## What needs to be done
Give again, word for word, every line in the entries below from the line with "D1: none -> LED orange (A GND, K N7)" up to and including the line with "V1: 3.3V (plus", and no other line.

## Exercise input
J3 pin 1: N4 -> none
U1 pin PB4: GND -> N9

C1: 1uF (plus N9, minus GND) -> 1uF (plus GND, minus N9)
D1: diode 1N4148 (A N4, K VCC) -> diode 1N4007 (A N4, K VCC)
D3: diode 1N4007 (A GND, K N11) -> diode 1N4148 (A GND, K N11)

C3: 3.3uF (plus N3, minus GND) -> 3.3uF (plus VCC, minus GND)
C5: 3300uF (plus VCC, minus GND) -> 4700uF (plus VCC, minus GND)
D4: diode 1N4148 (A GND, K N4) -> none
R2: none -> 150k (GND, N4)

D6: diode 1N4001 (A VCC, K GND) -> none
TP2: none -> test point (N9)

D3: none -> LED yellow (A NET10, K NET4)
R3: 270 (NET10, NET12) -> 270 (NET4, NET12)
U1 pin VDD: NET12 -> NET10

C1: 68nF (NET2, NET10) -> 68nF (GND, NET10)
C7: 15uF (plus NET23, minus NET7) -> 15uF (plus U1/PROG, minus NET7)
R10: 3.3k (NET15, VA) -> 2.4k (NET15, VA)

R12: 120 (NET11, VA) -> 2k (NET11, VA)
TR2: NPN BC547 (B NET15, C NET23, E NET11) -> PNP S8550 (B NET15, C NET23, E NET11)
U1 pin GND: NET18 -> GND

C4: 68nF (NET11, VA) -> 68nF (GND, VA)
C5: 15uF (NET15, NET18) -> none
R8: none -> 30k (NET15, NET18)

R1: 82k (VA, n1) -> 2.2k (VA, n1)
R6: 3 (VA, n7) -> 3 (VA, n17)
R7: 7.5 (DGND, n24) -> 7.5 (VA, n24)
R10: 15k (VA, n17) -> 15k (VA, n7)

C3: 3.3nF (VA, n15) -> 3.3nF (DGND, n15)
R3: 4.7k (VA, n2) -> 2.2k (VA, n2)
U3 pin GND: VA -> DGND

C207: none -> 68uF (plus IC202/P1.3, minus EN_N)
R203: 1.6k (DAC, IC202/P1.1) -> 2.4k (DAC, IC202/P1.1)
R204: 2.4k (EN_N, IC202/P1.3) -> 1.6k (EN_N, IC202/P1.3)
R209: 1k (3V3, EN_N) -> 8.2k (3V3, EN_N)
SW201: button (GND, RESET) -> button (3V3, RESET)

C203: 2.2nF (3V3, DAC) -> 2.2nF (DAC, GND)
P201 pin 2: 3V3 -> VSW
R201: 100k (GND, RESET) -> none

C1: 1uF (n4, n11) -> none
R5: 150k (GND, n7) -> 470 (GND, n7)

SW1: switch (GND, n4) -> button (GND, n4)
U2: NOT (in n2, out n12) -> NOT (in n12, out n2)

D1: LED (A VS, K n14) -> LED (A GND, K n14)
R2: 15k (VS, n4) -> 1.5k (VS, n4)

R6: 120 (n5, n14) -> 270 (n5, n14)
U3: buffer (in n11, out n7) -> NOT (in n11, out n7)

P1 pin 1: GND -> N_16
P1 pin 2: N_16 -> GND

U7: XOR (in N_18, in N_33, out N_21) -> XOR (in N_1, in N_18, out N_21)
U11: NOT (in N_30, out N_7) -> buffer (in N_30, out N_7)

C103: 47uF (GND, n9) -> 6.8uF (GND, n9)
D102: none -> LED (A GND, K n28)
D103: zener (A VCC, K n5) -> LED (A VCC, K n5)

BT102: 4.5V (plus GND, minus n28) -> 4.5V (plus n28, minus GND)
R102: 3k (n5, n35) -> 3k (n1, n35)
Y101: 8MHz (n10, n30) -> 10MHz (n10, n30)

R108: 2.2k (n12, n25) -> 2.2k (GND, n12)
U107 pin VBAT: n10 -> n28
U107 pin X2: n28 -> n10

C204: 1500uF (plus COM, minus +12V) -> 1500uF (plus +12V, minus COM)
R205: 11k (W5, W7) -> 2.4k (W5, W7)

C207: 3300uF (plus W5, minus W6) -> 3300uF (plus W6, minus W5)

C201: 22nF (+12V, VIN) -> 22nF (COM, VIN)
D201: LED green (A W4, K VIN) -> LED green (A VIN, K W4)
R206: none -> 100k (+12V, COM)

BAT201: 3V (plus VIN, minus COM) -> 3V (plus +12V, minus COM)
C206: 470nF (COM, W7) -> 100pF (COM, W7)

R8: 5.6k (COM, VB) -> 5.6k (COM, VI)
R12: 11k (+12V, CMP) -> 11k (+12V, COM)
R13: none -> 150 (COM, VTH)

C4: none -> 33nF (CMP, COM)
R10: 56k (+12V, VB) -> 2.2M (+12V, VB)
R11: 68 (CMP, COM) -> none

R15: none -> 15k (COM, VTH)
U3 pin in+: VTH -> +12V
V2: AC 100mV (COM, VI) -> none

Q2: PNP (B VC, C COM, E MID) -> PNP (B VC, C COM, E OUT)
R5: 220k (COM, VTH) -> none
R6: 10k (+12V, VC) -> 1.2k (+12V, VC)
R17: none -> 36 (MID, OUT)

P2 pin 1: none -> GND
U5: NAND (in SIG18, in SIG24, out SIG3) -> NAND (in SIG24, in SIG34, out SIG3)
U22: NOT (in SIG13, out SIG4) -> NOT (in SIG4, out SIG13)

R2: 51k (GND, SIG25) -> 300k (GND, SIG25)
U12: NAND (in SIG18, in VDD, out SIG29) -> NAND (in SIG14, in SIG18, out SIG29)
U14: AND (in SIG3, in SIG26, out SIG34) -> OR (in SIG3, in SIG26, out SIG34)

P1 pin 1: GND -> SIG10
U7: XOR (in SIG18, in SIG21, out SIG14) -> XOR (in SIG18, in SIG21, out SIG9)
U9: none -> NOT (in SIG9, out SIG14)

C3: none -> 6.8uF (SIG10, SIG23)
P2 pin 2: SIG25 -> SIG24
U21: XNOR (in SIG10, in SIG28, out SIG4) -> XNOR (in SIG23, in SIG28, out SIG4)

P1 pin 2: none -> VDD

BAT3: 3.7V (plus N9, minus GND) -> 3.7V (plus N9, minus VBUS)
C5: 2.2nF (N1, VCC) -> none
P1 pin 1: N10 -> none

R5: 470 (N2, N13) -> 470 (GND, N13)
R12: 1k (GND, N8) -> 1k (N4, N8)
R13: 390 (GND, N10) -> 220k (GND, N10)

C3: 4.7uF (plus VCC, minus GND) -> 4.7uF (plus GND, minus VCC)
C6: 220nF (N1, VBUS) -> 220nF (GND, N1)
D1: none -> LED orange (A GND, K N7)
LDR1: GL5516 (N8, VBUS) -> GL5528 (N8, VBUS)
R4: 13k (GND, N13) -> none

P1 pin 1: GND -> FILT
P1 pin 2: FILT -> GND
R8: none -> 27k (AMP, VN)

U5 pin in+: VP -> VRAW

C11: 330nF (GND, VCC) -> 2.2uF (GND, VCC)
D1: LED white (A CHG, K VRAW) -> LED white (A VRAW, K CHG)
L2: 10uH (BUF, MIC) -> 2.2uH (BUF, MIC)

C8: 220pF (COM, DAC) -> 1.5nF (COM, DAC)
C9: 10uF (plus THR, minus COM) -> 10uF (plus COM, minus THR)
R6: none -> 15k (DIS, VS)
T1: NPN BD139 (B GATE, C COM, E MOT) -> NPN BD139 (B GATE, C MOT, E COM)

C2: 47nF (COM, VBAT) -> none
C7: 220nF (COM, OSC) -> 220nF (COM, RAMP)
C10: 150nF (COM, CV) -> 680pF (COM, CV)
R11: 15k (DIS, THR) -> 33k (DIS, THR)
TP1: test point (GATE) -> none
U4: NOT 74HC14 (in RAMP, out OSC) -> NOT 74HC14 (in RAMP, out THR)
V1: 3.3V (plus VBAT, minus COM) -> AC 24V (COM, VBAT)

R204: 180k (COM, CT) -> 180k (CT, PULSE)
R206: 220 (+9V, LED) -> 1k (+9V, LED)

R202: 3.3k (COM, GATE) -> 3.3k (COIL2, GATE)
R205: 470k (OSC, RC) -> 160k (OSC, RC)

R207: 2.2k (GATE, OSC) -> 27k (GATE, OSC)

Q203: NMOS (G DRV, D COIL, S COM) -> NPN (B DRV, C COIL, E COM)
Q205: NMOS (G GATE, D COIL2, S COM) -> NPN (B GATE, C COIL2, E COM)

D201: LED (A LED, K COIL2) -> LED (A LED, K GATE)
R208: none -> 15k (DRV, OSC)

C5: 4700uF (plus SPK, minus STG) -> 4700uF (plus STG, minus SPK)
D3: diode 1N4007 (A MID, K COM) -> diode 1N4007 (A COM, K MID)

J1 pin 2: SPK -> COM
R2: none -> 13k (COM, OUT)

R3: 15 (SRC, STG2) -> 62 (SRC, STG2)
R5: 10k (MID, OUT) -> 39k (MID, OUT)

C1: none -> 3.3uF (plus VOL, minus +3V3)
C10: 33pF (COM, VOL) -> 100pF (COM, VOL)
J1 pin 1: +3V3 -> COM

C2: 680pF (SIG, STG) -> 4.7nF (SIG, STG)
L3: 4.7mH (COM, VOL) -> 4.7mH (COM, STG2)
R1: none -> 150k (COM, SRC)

## Written answer
D1: none -> LED orange (A GND, K N7)
LDR1: GL5516 (N8, VBUS) -> GL5528 (N8, VBUS)
R4: 13k (GND, N13) -> none

P1 pin 1: GND -> FILT
P1 pin 2: FILT -> GND
R8: none -> 27k (AMP, VN)

U5 pin in+: VP -> VRAW

C11: 330nF (GND, VCC) -> 2.2uF (GND, VCC)
D1: LED white (A CHG, K VRAW) -> LED white (A VRAW, K CHG)
L2: 10uH (BUF, MIC) -> 2.2uH (BUF, MIC)

C8: 220pF (COM, DAC) -> 1.5nF (COM, DAC)
C9: 10uF (plus THR, minus COM) -> 10uF (plus COM, minus THR)
R6: none -> 15k (DIS, VS)
T1: NPN BD139 (B GATE, C COM, E MOT) -> NPN BD139 (B GATE, C MOT, E COM)

C2: 47nF (COM, VBAT) -> none
C7: 220nF (COM, OSC) -> 220nF (COM, RAMP)
C10: 150nF (COM, CV) -> 680pF (COM, CV)
R11: 15k (DIS, THR) -> 33k (DIS, THR)
TP1: test point (GATE) -> none
U4: NOT 74HC14 (in RAMP, out OSC) -> NOT 74HC14 (in RAMP, out THR)
V1: 3.3V (plus VBAT, minus COM) -> AC 24V (COM, VBAT)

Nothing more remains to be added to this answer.